Reproduce the data below in full and exclude every picture.
##############################
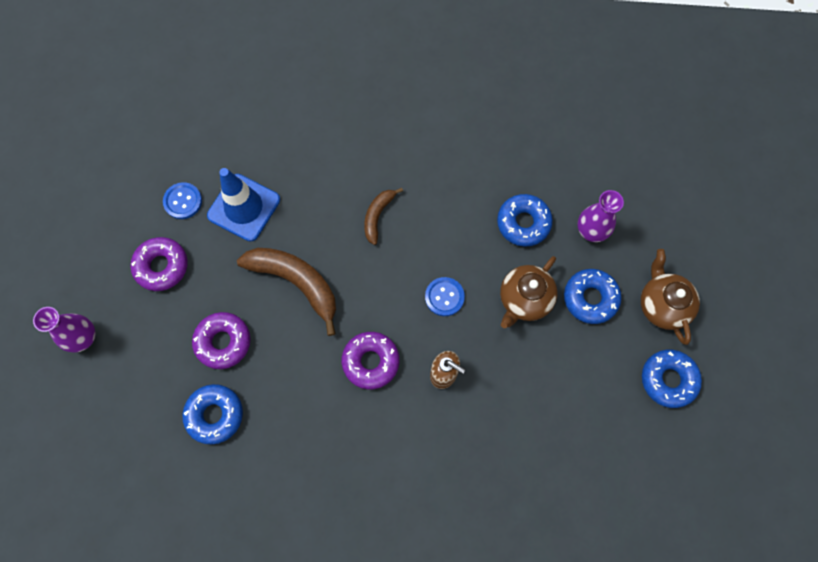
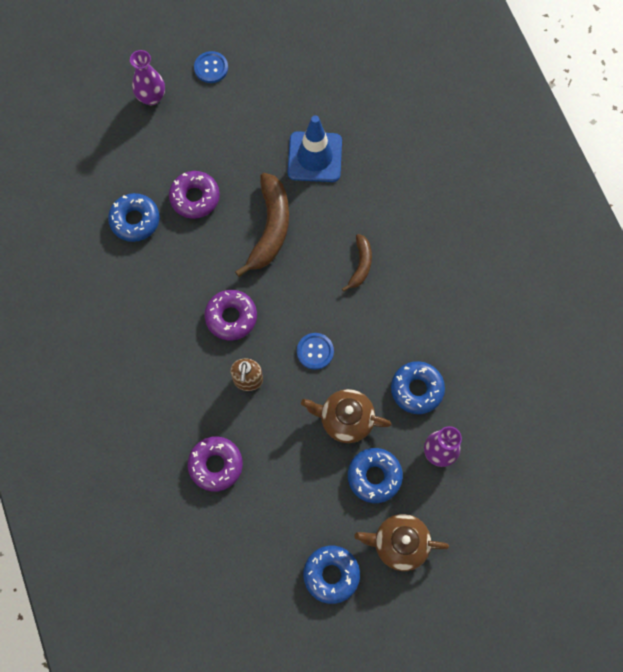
camera: 65 degrees right, 0 degrees up
(161, 266) = (234, 122): purple donut -> purple donut (216, 465)
(183, 201) = (296, 109): blue button -> blue button (211, 68)
(377, 216) = (361, 265): brown banana -> brown banana turned 105 degrees clockwise
(662, 305) = (399, 544): brown teapot -> brown teapot turned 135 degrees counterclockwise

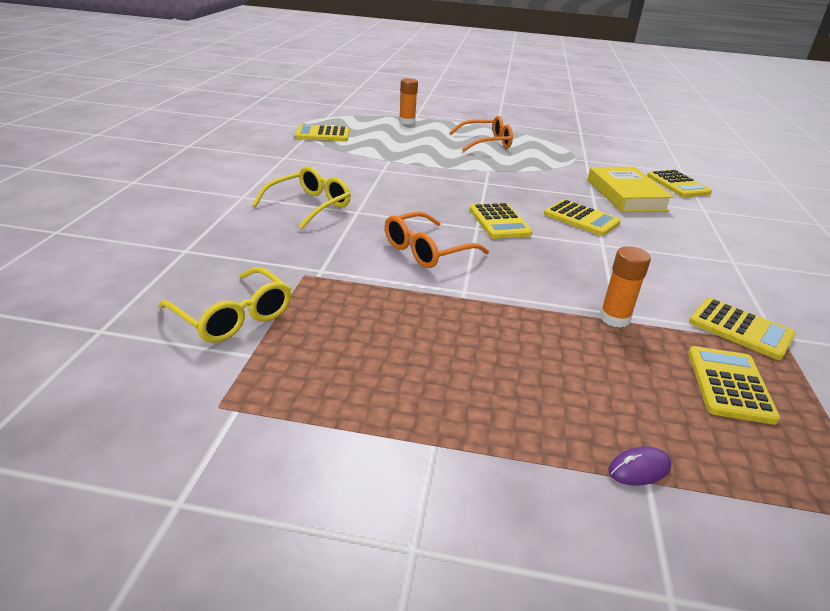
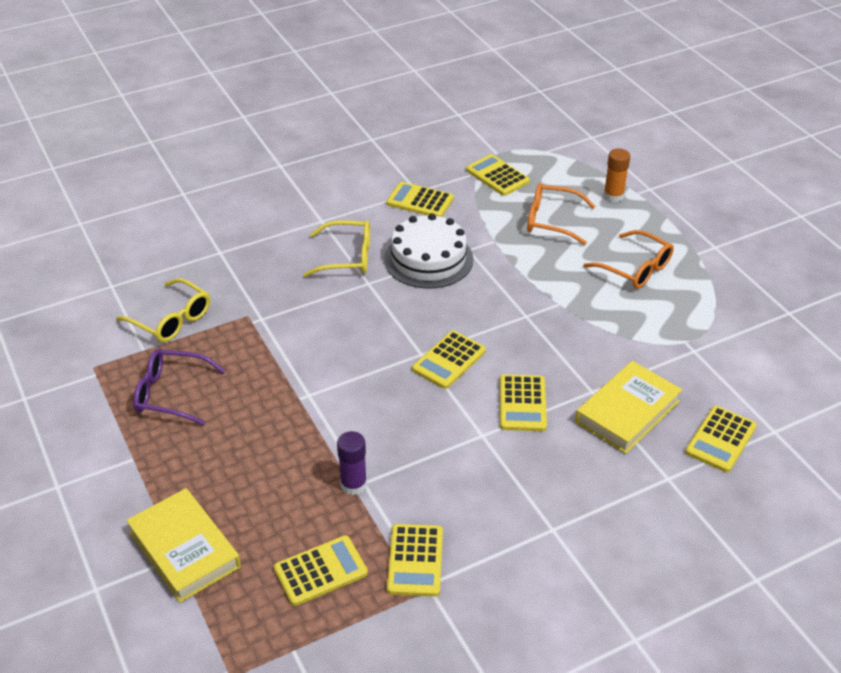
camera: 55 degrees right, 10 degrees up
(233, 316) = (171, 319): yellow glasses -> yellow glasses turned 60 degrees counterclockwise
(297, 161) = (420, 201): none -> yellow calculator
(354, 367) = (171, 393): none -> purple glasses
(369, 183) = (428, 259): none -> white cake
(427, 250) = (347, 348): orange glasses -> orange glasses (551, 220)
(614, 318) = (353, 484): orange glue stick -> purple glue stick
(639, 469) = (184, 549): purple mouse -> yellow book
##############################
- SOLUTION TO THIS PROBLEM
camera: 65 degrees right, 0 degrees up
(161, 266) = (234, 122): purple donut -> purple donut (216, 465)
(183, 201) = (296, 109): blue button -> blue button (211, 68)
(377, 216) = (361, 265): brown banana -> brown banana turned 105 degrees clockwise
(662, 305) = (399, 544): brown teapot -> brown teapot turned 135 degrees counterclockwise

camera: 55 degrees right, 10 degrees up
(233, 316) = (171, 319): yellow glasses -> yellow glasses turned 60 degrees counterclockwise
(297, 161) = (420, 201): none -> yellow calculator
(354, 367) = (171, 393): none -> purple glasses
(369, 183) = (428, 259): none -> white cake
(427, 250) = (347, 348): orange glasses -> orange glasses (551, 220)
(614, 318) = (353, 484): orange glue stick -> purple glue stick
(639, 469) = (184, 549): purple mouse -> yellow book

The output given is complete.